● SUPPLIED DATA
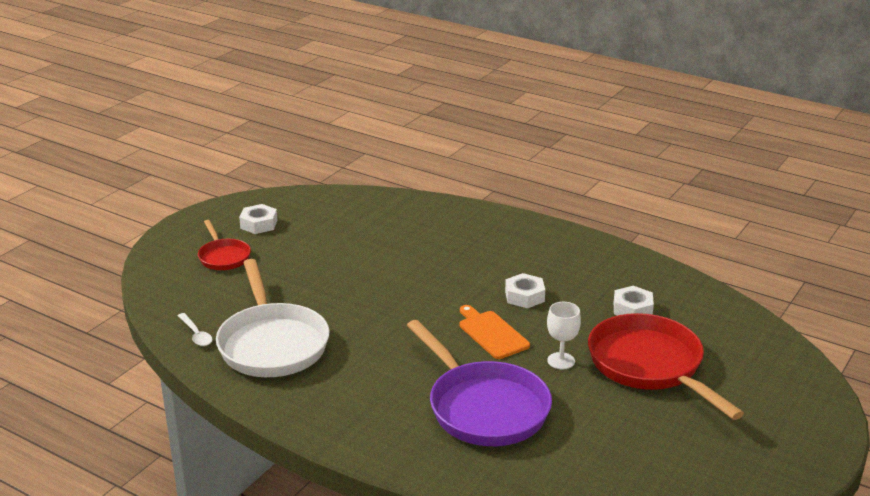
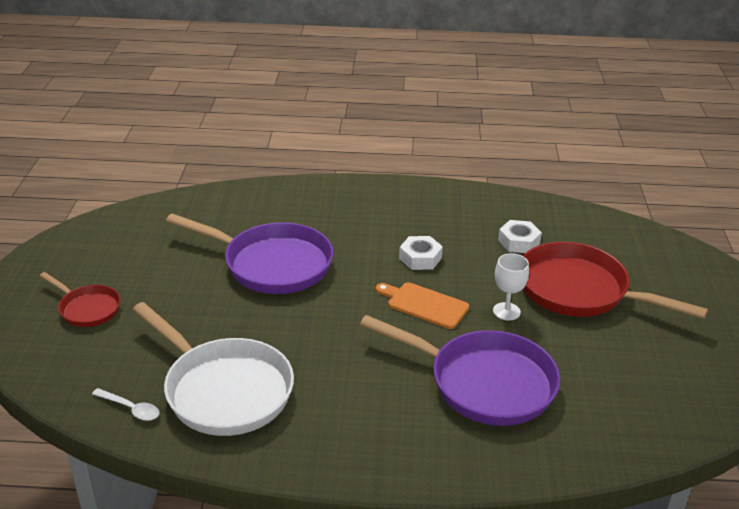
camera: 30 degrees left, 5 degrees up
(259, 224) = (96, 260): white nut -> none
(391, 265) = (272, 264): none -> purple pan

● THE PROBLEM
Your response should be made up of the lines in the data that contain the word "none".

● EXERCISE RESULT
(259, 224) = (96, 260): white nut -> none
(391, 265) = (272, 264): none -> purple pan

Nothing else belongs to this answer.